## [Available data]
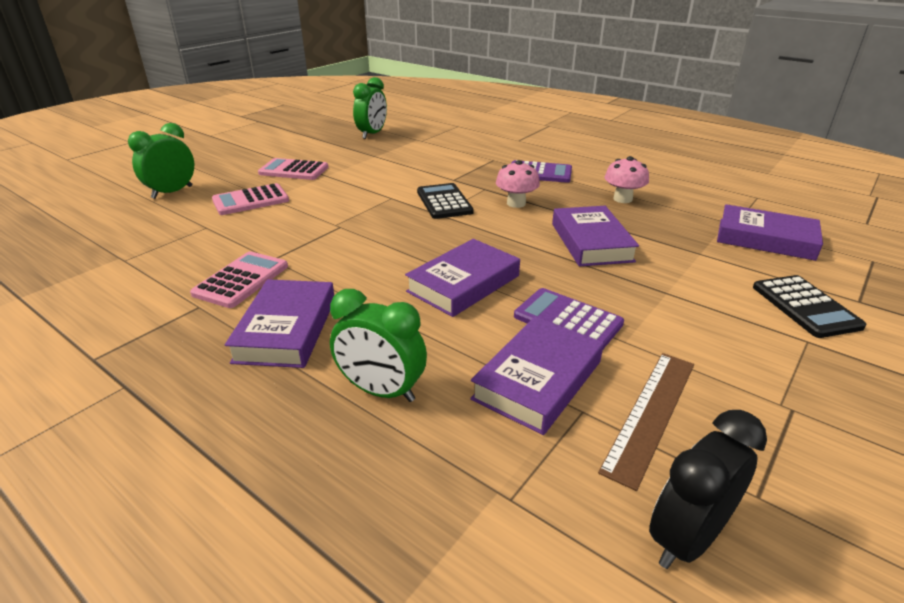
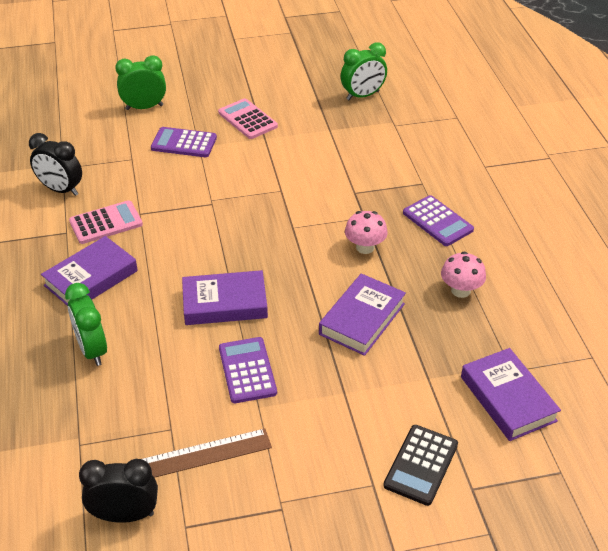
camera: 40 degrees right, 10 degrees up
(145, 276) = (61, 190): none -> black clock
(251, 200) = (184, 143): pink calculator -> purple calculator
(444, 202) = (313, 216): black calculator -> none
(537, 380) = (174, 396): purple book -> none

## [To do]
Please set down every line of the listing verbatim, excluding its pictures.

## [Exercise answer]
camera: 40 degrees right, 10 degrees up
(145, 276) = (61, 190): none -> black clock
(251, 200) = (184, 143): pink calculator -> purple calculator
(444, 202) = (313, 216): black calculator -> none
(537, 380) = (174, 396): purple book -> none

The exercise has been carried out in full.